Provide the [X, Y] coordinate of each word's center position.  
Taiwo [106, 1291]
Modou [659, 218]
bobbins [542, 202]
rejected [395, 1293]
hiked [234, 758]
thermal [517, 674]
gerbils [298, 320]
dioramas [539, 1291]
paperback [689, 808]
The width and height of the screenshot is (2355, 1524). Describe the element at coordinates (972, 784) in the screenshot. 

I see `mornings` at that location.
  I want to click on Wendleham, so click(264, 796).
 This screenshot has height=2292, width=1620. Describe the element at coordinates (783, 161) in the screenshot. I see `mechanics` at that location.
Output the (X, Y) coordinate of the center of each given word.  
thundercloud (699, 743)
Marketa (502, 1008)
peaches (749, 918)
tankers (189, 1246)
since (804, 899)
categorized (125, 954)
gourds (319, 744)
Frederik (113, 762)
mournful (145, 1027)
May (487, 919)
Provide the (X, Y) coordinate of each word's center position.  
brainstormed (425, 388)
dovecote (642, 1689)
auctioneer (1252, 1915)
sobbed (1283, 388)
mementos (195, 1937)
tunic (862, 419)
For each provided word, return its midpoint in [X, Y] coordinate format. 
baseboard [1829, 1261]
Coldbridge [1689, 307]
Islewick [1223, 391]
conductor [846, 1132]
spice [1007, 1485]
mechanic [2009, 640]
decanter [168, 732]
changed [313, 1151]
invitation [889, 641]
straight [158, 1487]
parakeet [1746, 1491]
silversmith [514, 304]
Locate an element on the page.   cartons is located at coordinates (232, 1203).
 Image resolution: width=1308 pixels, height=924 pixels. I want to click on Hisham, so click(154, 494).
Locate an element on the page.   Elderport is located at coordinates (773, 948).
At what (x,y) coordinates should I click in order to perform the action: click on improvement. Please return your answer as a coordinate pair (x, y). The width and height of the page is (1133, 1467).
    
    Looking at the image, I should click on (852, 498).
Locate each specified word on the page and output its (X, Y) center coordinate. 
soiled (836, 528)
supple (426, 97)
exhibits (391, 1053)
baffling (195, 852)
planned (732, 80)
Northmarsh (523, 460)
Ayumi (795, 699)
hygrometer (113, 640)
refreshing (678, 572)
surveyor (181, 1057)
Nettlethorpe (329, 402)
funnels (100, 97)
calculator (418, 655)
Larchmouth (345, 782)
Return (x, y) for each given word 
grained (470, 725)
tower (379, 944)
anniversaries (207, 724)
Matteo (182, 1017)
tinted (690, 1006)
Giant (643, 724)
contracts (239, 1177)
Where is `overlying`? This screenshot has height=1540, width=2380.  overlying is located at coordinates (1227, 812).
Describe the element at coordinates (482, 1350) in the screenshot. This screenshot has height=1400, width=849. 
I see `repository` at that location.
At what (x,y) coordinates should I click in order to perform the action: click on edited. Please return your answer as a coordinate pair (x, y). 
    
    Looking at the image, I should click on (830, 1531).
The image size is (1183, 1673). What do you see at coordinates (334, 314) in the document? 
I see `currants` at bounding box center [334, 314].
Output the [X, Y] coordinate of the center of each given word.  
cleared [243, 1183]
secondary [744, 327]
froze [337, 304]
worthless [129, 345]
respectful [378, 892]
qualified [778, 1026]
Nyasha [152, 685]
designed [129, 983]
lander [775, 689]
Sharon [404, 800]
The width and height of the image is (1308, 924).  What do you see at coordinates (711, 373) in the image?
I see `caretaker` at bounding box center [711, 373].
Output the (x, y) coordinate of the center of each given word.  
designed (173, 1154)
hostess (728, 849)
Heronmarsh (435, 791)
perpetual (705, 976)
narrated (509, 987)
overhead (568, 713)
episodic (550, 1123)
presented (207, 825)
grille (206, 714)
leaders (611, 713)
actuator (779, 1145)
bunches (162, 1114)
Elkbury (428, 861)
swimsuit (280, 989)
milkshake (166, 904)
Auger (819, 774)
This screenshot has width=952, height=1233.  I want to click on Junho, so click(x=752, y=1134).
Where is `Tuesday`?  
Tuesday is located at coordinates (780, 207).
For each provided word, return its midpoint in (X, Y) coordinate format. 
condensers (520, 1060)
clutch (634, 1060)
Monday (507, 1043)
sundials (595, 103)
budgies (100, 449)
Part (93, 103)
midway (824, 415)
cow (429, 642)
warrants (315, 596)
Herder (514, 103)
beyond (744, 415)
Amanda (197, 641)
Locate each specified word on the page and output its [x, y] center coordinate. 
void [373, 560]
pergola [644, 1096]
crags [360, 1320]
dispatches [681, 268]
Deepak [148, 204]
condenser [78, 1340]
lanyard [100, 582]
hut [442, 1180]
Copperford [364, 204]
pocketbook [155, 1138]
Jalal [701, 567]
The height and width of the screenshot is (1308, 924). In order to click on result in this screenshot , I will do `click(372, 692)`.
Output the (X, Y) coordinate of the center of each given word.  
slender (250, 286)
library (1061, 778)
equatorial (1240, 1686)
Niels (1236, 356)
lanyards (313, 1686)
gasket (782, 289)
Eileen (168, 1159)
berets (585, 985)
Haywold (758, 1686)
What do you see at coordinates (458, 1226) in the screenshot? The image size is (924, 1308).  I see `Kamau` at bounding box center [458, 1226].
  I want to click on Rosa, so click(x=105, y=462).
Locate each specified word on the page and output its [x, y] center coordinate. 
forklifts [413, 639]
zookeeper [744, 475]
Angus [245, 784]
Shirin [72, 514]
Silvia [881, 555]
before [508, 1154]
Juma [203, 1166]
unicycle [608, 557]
━━━━━━
Find each line in the material above that contains the word "action" and copy those lines out in full. Treat uppercase and lowercase letters as different, so a match must have the same case.

At what (x,y) coordinates should I click in order to perform the action: click on improvement. Please return your answer as a coordinate pair (x, y). The width and height of the page is (1133, 1467).
At what (x,y) coordinates should I click in order to perform the action: click on edited. Please return your answer as a coordinate pair (x, y). 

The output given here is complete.